[WHAT TO PRODUCE] Beneath this line is the data. Output exactly the lines from the line with "(351, 135) = (411, 140): grey" to the line with "(402, 203) = (461, 187): orange", both ends included, and nothing more.

[EXCERPTED RECORDS]

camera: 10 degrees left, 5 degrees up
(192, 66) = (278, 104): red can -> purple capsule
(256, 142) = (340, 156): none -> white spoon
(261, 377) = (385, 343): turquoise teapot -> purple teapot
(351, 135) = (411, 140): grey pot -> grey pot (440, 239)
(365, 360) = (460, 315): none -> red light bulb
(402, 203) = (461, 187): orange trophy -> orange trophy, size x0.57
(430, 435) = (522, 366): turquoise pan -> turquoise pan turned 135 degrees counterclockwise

--

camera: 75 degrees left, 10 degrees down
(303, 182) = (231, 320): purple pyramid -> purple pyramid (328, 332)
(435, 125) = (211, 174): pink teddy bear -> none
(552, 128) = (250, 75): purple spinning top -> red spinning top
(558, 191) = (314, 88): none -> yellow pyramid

[RESPONSE TO THIS EXERCISE]
(351, 135) = (411, 140): grey pot -> grey pot (440, 239)
(365, 360) = (460, 315): none -> red light bulb
(402, 203) = (461, 187): orange trophy -> orange trophy, size x0.57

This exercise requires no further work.